**Required work:**
Count how many lines below contain the word "test", then give that number alone.

**Material for the task:**
__________________________________________________

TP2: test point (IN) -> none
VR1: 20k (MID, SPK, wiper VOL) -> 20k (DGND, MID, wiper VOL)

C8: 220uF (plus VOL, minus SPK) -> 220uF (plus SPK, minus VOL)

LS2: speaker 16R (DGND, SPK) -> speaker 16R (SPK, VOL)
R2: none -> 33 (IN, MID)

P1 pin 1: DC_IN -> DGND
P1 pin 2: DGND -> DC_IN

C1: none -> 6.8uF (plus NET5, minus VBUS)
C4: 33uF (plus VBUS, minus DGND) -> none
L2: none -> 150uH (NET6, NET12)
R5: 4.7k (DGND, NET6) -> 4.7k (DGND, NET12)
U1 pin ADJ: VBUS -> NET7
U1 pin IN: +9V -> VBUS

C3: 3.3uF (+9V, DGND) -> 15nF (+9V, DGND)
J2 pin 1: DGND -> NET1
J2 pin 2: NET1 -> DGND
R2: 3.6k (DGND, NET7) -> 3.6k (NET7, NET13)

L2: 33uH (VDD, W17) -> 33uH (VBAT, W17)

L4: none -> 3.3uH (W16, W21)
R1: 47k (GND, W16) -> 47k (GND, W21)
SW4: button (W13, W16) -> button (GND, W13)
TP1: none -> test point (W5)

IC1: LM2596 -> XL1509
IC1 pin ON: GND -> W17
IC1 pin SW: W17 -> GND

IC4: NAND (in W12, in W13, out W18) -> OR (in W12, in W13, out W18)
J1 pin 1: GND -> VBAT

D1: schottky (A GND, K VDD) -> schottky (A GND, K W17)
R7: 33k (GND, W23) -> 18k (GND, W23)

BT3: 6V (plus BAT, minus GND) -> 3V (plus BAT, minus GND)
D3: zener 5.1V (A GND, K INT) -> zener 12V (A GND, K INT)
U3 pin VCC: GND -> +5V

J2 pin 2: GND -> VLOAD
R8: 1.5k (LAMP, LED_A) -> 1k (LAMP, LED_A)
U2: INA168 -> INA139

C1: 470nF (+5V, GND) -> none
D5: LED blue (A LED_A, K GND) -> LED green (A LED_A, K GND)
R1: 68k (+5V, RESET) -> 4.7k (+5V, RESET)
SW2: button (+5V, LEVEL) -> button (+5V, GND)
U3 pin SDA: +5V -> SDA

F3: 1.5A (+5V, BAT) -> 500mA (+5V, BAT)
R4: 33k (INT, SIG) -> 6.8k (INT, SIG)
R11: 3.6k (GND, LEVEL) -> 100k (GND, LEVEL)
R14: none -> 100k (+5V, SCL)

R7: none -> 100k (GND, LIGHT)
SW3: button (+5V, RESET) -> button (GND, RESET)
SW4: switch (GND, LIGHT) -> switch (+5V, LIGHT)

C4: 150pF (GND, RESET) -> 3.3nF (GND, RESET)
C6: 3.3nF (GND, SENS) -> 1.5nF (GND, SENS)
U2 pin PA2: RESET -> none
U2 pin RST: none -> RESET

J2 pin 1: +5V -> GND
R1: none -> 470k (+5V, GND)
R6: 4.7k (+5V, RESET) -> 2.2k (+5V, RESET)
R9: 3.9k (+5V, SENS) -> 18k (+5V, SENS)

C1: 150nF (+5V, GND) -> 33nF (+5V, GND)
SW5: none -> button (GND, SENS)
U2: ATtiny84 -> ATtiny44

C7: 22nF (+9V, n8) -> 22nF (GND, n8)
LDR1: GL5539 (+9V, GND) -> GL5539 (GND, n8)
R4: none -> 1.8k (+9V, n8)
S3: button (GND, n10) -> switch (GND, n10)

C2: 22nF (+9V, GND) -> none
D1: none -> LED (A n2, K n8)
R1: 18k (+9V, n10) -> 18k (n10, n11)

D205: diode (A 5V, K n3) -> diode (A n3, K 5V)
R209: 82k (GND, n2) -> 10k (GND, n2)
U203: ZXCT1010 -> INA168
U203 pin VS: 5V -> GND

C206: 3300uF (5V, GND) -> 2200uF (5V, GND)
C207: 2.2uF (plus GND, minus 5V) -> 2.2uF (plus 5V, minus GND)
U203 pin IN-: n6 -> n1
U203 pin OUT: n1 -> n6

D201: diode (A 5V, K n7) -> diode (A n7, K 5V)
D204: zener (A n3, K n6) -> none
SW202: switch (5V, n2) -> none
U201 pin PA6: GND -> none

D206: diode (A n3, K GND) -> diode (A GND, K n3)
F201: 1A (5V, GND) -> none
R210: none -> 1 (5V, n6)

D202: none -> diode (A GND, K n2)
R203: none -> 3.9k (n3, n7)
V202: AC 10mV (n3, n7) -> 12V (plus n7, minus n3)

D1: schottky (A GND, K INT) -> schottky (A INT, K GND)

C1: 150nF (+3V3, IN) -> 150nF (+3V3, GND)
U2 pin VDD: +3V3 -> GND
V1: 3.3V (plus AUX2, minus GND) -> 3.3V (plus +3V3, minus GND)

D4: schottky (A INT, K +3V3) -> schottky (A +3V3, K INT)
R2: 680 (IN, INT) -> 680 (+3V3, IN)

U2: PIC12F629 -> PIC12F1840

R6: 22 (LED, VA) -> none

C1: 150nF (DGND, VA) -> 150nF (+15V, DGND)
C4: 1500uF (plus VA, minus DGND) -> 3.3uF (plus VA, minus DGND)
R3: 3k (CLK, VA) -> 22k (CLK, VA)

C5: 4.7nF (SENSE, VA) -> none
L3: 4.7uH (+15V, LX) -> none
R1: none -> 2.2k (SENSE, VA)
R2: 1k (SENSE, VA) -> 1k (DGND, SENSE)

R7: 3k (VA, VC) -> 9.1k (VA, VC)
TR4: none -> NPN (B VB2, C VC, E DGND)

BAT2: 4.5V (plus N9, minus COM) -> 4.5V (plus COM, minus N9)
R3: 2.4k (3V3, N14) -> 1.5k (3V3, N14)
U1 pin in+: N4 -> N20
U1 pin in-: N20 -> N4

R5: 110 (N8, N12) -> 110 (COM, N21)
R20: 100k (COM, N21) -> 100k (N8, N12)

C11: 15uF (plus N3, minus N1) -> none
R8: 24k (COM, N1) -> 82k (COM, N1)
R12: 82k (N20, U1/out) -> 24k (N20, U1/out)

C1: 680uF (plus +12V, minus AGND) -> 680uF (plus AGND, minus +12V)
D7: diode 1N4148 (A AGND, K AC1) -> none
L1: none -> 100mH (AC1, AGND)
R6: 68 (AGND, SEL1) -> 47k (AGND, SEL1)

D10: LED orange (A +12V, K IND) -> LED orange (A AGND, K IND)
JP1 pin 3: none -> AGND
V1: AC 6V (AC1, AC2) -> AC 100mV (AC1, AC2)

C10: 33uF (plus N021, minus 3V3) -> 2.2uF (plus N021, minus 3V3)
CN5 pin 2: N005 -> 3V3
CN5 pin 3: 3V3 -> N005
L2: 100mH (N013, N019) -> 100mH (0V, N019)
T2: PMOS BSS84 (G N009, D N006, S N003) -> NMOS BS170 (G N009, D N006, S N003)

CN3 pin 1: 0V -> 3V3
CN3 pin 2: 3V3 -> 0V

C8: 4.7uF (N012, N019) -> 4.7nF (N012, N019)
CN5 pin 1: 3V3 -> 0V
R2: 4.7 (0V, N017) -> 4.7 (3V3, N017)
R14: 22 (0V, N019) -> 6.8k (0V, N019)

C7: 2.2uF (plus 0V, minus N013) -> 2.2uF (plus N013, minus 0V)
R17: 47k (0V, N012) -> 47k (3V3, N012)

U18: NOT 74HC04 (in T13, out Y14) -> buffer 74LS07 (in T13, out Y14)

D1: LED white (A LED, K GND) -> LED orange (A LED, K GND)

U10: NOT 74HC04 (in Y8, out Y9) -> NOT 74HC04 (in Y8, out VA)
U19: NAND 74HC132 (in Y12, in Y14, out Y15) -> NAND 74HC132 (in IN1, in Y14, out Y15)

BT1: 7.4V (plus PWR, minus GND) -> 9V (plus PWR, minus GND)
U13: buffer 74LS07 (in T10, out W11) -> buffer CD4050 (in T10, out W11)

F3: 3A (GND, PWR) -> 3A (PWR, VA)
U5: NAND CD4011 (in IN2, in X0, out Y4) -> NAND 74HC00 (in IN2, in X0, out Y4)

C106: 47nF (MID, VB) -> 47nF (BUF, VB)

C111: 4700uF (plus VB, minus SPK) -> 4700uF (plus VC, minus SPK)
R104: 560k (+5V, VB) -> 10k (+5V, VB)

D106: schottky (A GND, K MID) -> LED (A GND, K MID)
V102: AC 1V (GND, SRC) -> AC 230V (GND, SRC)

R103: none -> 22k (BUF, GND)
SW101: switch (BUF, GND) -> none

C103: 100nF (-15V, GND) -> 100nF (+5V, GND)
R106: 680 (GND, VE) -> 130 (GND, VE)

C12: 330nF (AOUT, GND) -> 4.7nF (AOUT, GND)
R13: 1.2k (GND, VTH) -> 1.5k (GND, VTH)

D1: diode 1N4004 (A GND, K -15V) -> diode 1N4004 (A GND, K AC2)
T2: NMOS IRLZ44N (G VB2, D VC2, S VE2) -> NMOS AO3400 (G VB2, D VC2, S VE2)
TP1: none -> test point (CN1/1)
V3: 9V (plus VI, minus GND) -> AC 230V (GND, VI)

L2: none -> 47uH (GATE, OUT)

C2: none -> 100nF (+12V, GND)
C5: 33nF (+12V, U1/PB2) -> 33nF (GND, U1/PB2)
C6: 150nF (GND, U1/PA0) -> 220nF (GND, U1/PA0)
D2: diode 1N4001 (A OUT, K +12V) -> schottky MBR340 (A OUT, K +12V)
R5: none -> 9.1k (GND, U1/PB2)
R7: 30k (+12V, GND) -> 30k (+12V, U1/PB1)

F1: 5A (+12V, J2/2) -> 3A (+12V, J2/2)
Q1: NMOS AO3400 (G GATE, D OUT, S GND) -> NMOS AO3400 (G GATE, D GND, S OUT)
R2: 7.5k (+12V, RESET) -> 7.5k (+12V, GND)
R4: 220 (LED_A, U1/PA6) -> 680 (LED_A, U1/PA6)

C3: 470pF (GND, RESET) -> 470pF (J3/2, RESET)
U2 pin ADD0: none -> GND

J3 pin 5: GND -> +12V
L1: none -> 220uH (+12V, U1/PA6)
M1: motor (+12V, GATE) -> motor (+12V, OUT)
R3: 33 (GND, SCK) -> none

__________________________________________________

**Solution:**
3